(Provided records Opens)

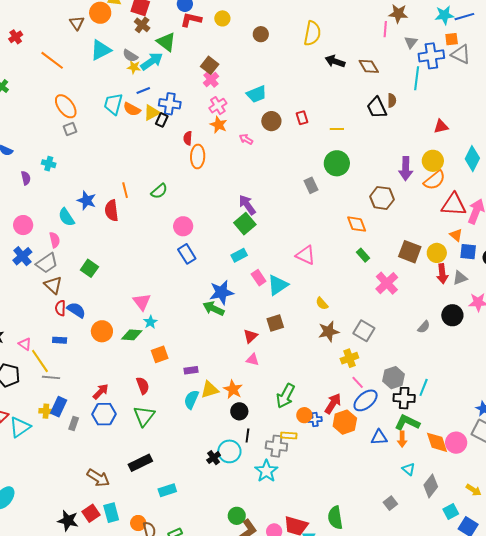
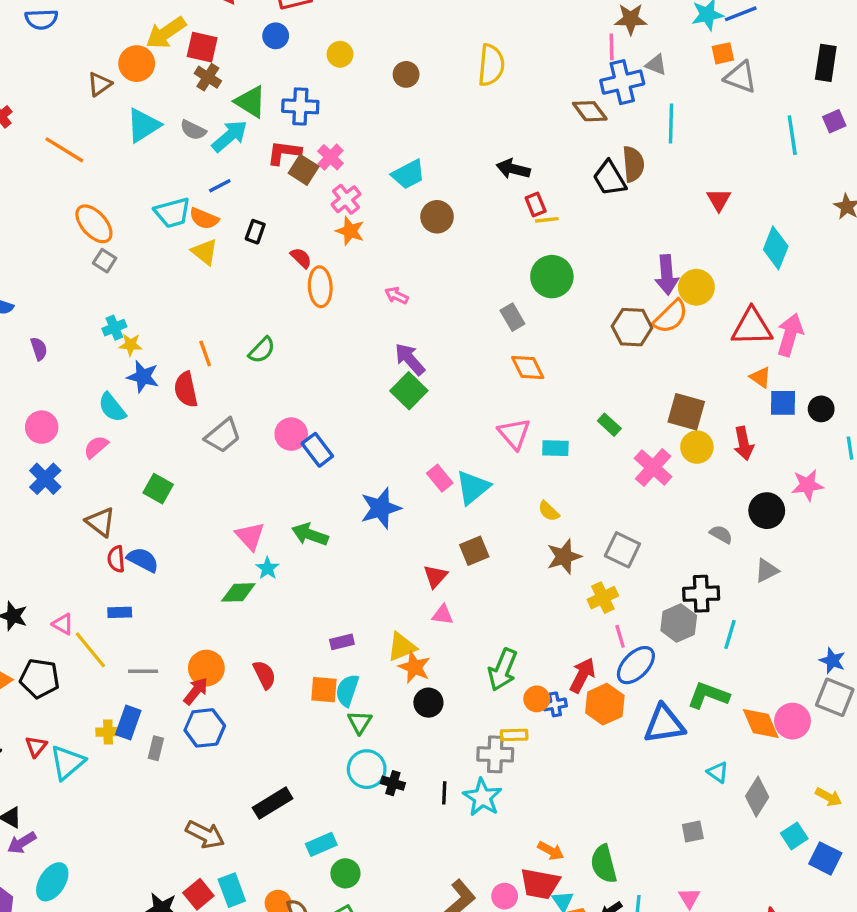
red L-shape: (191, 20) -> (284, 153), moved
brown triangle: (77, 23) -> (100, 84), turned 35
gray triangle: (411, 42) -> (656, 65), turned -40
blue cross: (431, 56) -> (622, 82), moved
black arrow: (335, 61) -> (513, 169), moved
brown square: (210, 65) -> (304, 170), moved
yellow star: (134, 67) -> (131, 345), moved
brown semicircle: (392, 100) -> (633, 164), size x1.5
cyan trapezoid: (113, 104) -> (172, 213), turned -115
blue cross: (170, 104) -> (300, 106), moved
yellow triangle: (152, 113) -> (205, 252), moved, turned -48
red rectangle: (302, 118) -> (536, 205), moved
red triangle: (441, 127) -> (719, 200), turned -42
gray square: (70, 129) -> (105, 261), turned -32
red semicircle: (188, 138) -> (301, 258), turned 136
pink arrow: (246, 139) -> (397, 296), moved
yellow circle: (433, 161) -> (696, 287), moved
cyan cross: (49, 164) -> (114, 328), moved, turned -32
orange semicircle: (435, 180) -> (671, 316), moved
orange diamond: (357, 224) -> (528, 367), moved
pink circle: (183, 226) -> (291, 434), moved
pink semicircle: (55, 240) -> (96, 447), turned -112
yellow circle: (437, 253) -> (697, 447), moved
cyan rectangle: (239, 255) -> (555, 448), moved, turned 35
pink triangle: (306, 255) -> (514, 434), turned 30
gray trapezoid: (47, 263) -> (223, 435), moved
gray triangle: (460, 278) -> (767, 571), moved
green arrow: (213, 308) -> (310, 534), moved
gray semicircle: (424, 327) -> (721, 534), turned -96
orange circle: (102, 331) -> (206, 668), moved
orange square: (160, 354) -> (324, 690), moved, turned 30
gray line: (51, 377) -> (143, 671), moved
pink line: (358, 382) -> (620, 636), turned 32
yellow triangle: (210, 390) -> (402, 647), moved
black cross: (404, 398) -> (701, 594), moved
green triangle: (144, 416) -> (360, 722), moved, size x0.7
black line: (247, 436) -> (444, 793), moved
blue triangle: (379, 437) -> (664, 724), size x1.5
orange arrow: (402, 439) -> (551, 851), moved, turned -56
cyan circle: (229, 451) -> (367, 769), moved
black cross: (214, 458) -> (393, 783), turned -32
gray square: (390, 503) -> (693, 831), turned 32
green circle: (237, 516) -> (345, 873), moved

(Provided records Closes)

Output each record exactly as it appears, but not the pictures.

red L-shape: (191, 20) -> (284, 153), moved
brown triangle: (77, 23) -> (100, 84), turned 35
gray triangle: (411, 42) -> (656, 65), turned -40
blue cross: (431, 56) -> (622, 82), moved
black arrow: (335, 61) -> (513, 169), moved
brown square: (210, 65) -> (304, 170), moved
yellow star: (134, 67) -> (131, 345), moved
brown semicircle: (392, 100) -> (633, 164), size x1.5
cyan trapezoid: (113, 104) -> (172, 213), turned -115
blue cross: (170, 104) -> (300, 106), moved
yellow triangle: (152, 113) -> (205, 252), moved, turned -48
red rectangle: (302, 118) -> (536, 205), moved
red triangle: (441, 127) -> (719, 200), turned -42
gray square: (70, 129) -> (105, 261), turned -32
red semicircle: (188, 138) -> (301, 258), turned 136
pink arrow: (246, 139) -> (397, 296), moved
yellow circle: (433, 161) -> (696, 287), moved
cyan cross: (49, 164) -> (114, 328), moved, turned -32
orange semicircle: (435, 180) -> (671, 316), moved
orange diamond: (357, 224) -> (528, 367), moved
pink circle: (183, 226) -> (291, 434), moved
pink semicircle: (55, 240) -> (96, 447), turned -112
yellow circle: (437, 253) -> (697, 447), moved
cyan rectangle: (239, 255) -> (555, 448), moved, turned 35
pink triangle: (306, 255) -> (514, 434), turned 30
gray trapezoid: (47, 263) -> (223, 435), moved
gray triangle: (460, 278) -> (767, 571), moved
green arrow: (213, 308) -> (310, 534), moved
gray semicircle: (424, 327) -> (721, 534), turned -96
orange circle: (102, 331) -> (206, 668), moved
orange square: (160, 354) -> (324, 690), moved, turned 30
gray line: (51, 377) -> (143, 671), moved
pink line: (358, 382) -> (620, 636), turned 32
yellow triangle: (210, 390) -> (402, 647), moved
black cross: (404, 398) -> (701, 594), moved
green triangle: (144, 416) -> (360, 722), moved, size x0.7
black line: (247, 436) -> (444, 793), moved
blue triangle: (379, 437) -> (664, 724), size x1.5
orange arrow: (402, 439) -> (551, 851), moved, turned -56
cyan circle: (229, 451) -> (367, 769), moved
black cross: (214, 458) -> (393, 783), turned -32
gray square: (390, 503) -> (693, 831), turned 32
green circle: (237, 516) -> (345, 873), moved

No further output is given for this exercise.